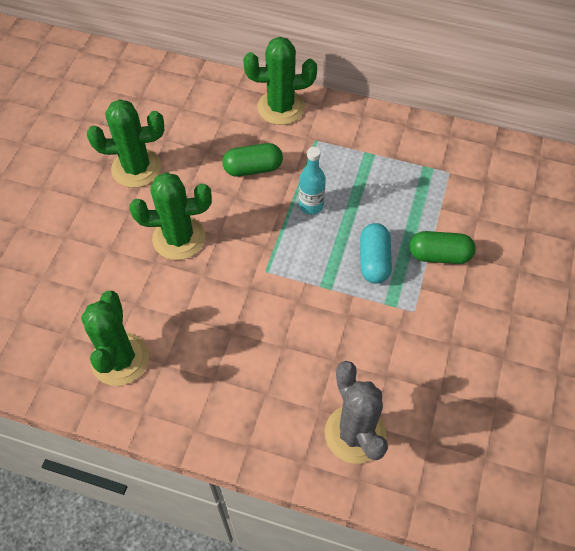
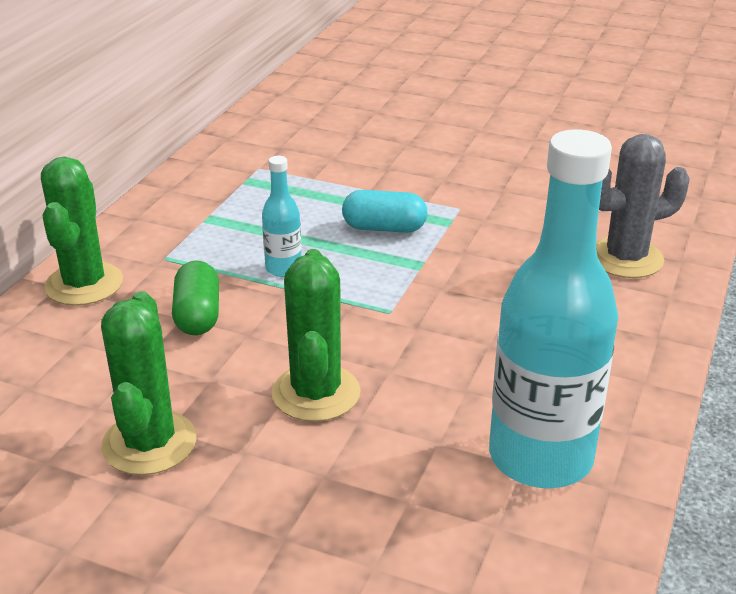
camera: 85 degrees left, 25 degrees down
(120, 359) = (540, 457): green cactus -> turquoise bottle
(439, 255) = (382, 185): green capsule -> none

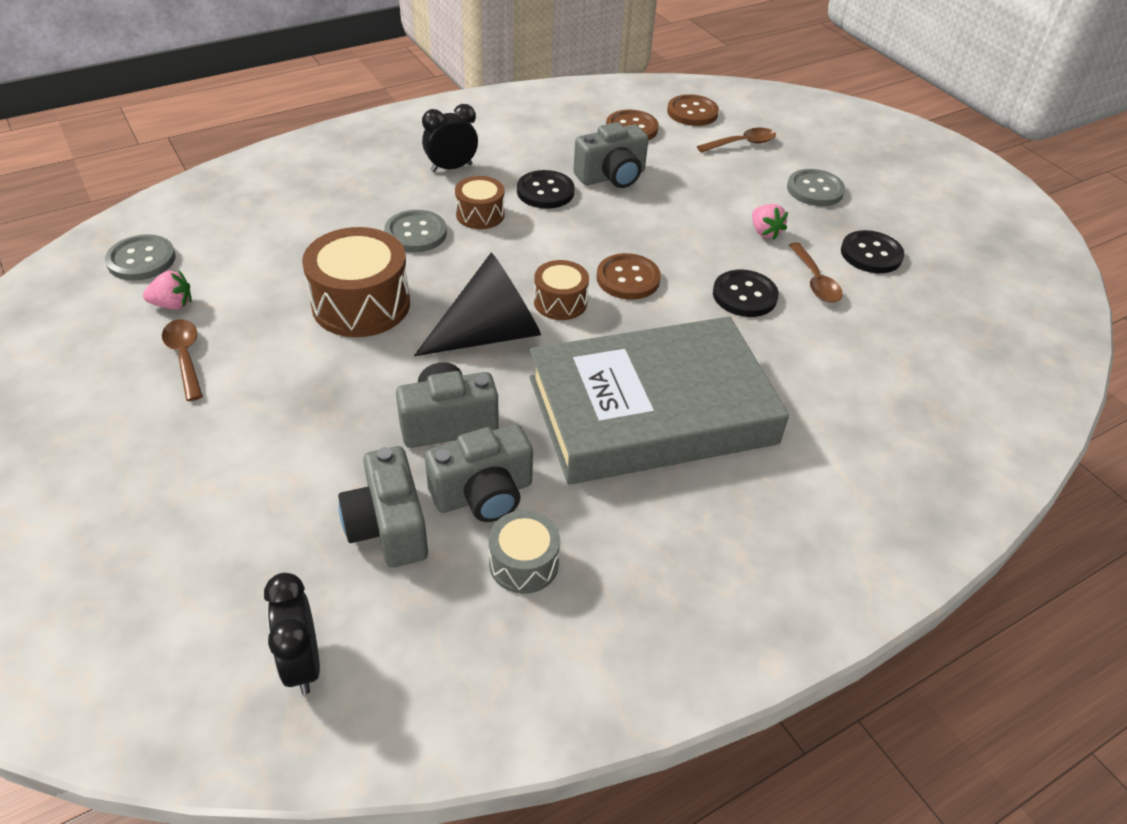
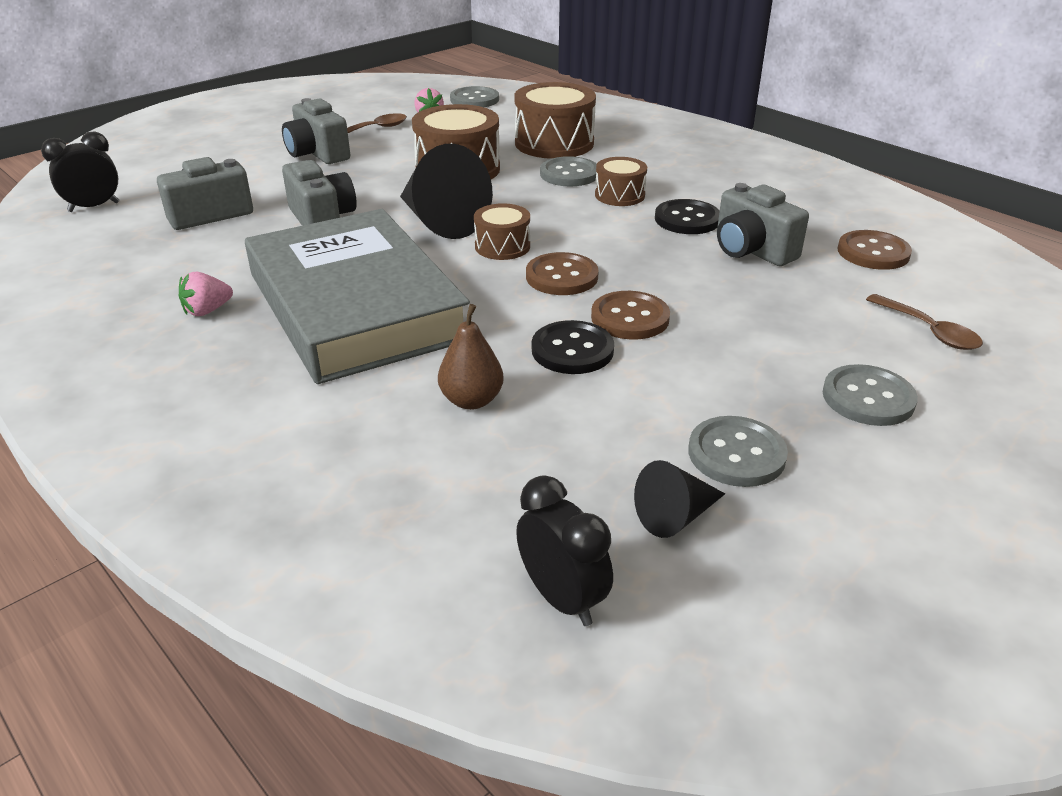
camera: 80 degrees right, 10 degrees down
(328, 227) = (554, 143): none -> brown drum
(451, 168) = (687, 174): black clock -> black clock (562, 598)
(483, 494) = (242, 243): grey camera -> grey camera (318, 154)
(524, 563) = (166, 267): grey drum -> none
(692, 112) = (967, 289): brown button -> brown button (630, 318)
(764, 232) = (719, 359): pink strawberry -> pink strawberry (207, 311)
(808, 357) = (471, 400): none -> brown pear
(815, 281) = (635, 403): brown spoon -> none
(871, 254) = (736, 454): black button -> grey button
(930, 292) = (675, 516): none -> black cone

» EXERCISE: Your job is to repeat the data exactly, leaving each picture out.

» PROBLEM SOLUTION:
camera: 85 degrees left, 25 degrees down
(120, 359) = (540, 457): green cactus -> turquoise bottle
(439, 255) = (382, 185): green capsule -> none

camera: 80 degrees right, 10 degrees down
(328, 227) = (554, 143): none -> brown drum
(451, 168) = (687, 174): black clock -> black clock (562, 598)
(483, 494) = (242, 243): grey camera -> grey camera (318, 154)
(524, 563) = (166, 267): grey drum -> none
(692, 112) = (967, 289): brown button -> brown button (630, 318)
(764, 232) = (719, 359): pink strawberry -> pink strawberry (207, 311)
(808, 357) = (471, 400): none -> brown pear
(815, 281) = (635, 403): brown spoon -> none
(871, 254) = (736, 454): black button -> grey button
(930, 292) = (675, 516): none -> black cone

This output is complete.